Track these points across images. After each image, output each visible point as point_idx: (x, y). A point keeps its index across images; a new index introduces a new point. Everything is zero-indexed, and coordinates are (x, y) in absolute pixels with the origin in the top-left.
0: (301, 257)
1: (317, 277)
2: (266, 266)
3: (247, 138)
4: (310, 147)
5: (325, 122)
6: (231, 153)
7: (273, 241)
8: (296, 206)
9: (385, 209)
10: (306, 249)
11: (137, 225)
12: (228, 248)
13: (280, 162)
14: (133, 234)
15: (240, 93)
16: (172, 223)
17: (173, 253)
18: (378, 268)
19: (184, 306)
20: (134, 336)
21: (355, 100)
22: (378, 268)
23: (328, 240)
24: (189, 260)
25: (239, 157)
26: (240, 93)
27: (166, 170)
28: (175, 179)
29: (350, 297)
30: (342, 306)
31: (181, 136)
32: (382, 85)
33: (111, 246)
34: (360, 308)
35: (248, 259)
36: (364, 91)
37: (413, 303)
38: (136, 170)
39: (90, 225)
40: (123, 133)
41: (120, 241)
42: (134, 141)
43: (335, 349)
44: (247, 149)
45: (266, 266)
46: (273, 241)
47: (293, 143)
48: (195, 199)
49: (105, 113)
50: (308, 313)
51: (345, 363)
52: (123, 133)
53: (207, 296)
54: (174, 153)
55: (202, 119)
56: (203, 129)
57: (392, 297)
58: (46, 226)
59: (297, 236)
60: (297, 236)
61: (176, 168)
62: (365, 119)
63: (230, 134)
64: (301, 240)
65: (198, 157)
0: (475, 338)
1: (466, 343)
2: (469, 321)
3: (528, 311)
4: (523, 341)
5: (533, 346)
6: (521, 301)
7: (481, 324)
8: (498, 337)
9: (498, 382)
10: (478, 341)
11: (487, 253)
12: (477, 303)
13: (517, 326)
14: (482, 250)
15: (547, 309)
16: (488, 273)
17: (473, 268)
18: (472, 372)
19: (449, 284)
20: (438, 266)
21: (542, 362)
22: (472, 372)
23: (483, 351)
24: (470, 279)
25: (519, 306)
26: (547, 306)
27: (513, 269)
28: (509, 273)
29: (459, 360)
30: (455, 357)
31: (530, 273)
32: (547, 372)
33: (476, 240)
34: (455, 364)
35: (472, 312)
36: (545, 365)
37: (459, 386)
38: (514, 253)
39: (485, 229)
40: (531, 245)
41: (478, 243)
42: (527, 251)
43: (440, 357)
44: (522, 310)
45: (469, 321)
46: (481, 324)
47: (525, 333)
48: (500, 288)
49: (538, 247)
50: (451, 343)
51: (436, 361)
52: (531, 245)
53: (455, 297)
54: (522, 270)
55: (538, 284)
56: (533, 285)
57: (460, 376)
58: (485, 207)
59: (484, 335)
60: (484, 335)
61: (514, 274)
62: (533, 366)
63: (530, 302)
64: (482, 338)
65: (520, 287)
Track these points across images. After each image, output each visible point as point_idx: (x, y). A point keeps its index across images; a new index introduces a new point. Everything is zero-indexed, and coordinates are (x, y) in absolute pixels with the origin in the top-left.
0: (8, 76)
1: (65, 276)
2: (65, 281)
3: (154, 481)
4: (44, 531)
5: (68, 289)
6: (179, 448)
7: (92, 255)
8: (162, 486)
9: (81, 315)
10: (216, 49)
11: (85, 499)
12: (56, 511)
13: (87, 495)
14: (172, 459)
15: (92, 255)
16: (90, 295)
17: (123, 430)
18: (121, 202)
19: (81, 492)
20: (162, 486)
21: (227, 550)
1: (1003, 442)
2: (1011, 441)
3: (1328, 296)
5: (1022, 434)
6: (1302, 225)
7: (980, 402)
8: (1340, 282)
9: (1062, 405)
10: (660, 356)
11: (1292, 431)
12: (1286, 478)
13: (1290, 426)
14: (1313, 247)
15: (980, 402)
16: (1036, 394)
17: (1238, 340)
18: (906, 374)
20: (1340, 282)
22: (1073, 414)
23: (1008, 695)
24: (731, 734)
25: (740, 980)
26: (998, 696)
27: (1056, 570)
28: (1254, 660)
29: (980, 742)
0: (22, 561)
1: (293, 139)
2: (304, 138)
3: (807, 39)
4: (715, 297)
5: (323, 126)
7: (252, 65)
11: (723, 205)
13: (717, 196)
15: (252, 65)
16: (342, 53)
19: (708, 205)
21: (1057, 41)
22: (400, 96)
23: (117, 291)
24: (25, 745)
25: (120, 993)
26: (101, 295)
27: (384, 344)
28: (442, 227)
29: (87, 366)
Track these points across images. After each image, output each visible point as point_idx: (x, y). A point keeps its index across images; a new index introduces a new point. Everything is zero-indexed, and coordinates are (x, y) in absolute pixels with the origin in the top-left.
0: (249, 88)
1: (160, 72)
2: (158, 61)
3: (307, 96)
+===+
Required task » Give the items again from the line with "22: (1073, 414)" to the line with "15: (252, 65)", replacing "(740, 980)" with "(740, 908)" and changing nothing else.

Result for this exercise »
22: (1073, 414)
23: (1008, 695)
24: (731, 734)
25: (740, 908)
26: (998, 696)
27: (1056, 570)
28: (1254, 660)
29: (980, 742)
0: (22, 561)
1: (293, 139)
2: (304, 138)
3: (807, 39)
4: (715, 297)
5: (323, 126)
7: (252, 65)
11: (723, 205)
13: (717, 196)
15: (252, 65)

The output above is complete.